• [AVAILABLE RECORDS]
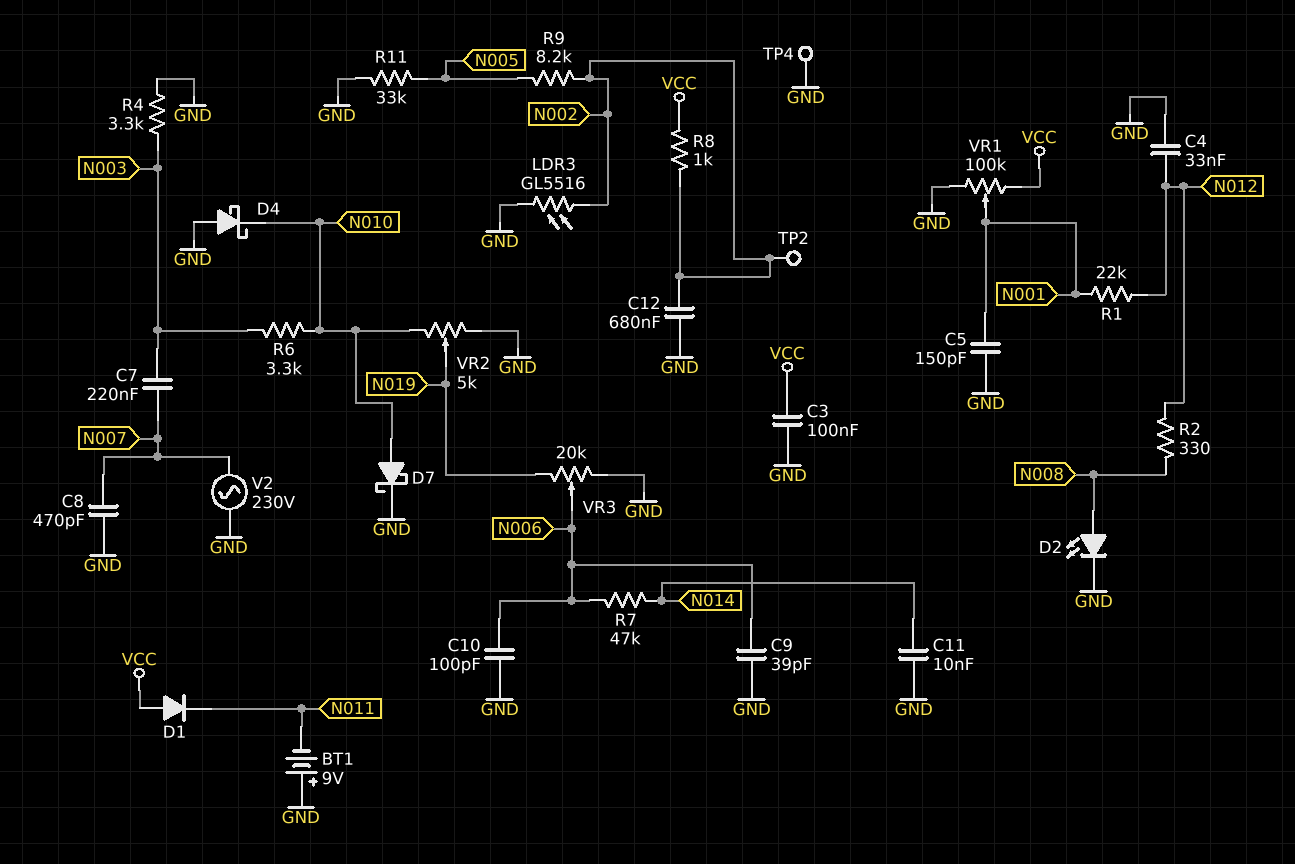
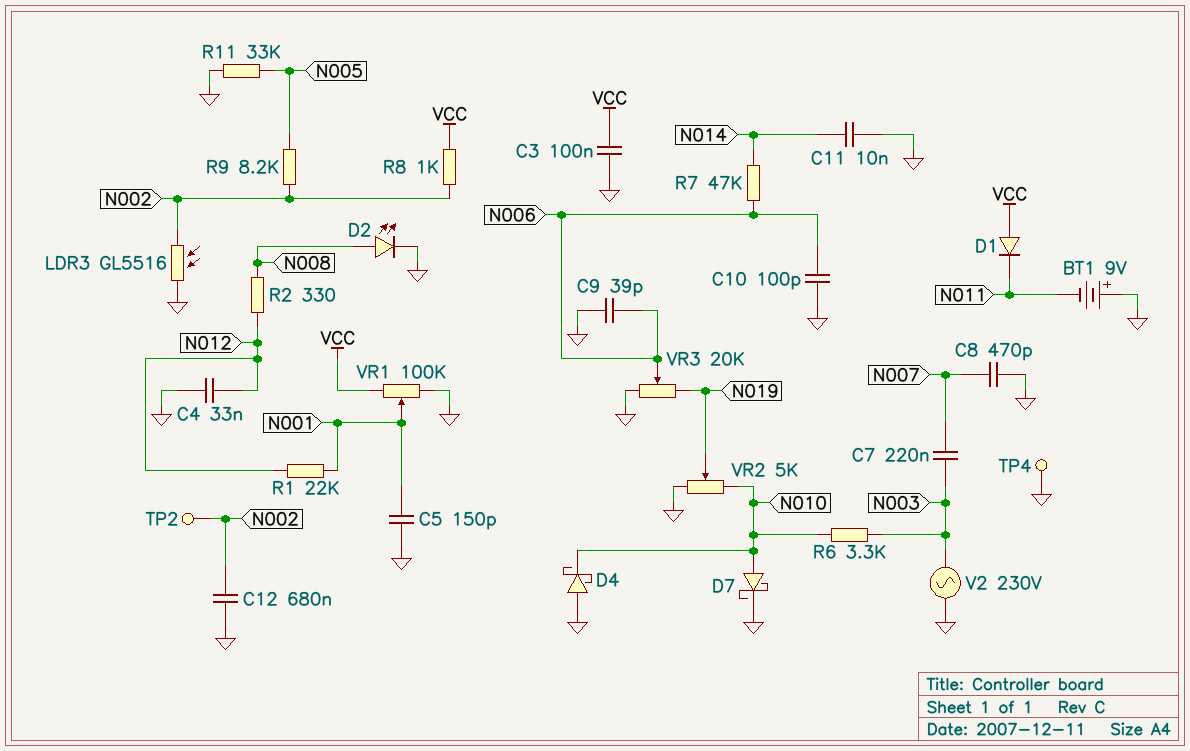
R4: 3.3k (GND, N003) -> none
V2: AC 230V (GND, N007) -> AC 230V (GND, N003)

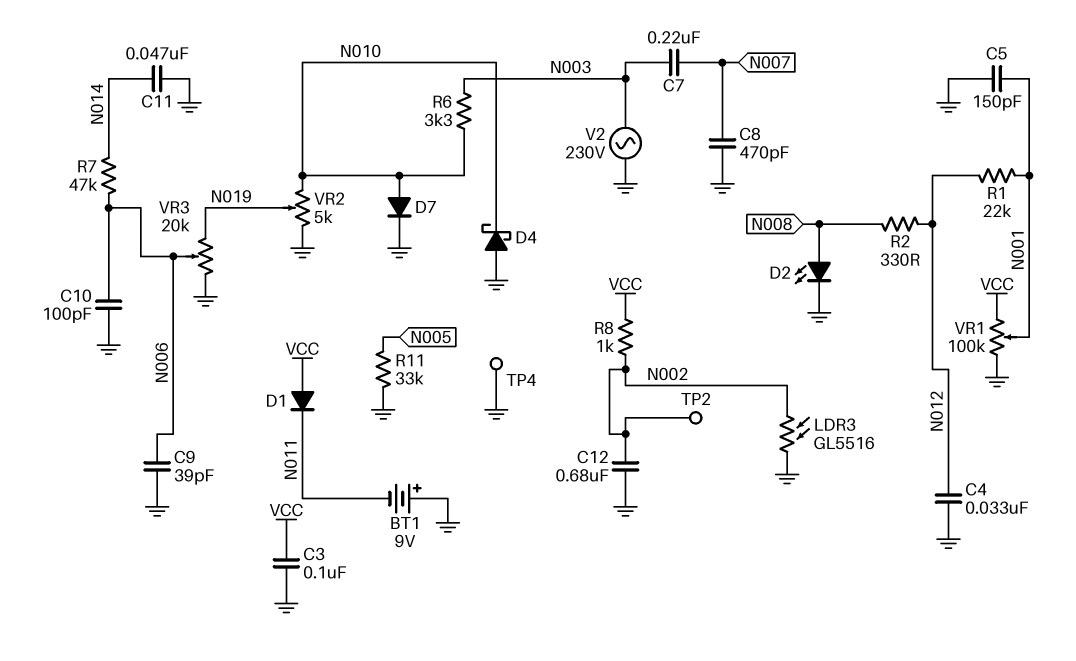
C11: 10nF (GND, N014) -> 47nF (GND, N014)
D7: schottky (A N010, K GND) -> diode (A N010, K GND)
R9: 8.2k (N002, N005) -> none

• [YOUR OBJECTIVE] Once the line containing "D7: schottky (A" is found, print it and every line after it through the end of the listing, exactly and alone.

• [RESPONSE AREA]
D7: schottky (A N010, K GND) -> diode (A N010, K GND)
R9: 8.2k (N002, N005) -> none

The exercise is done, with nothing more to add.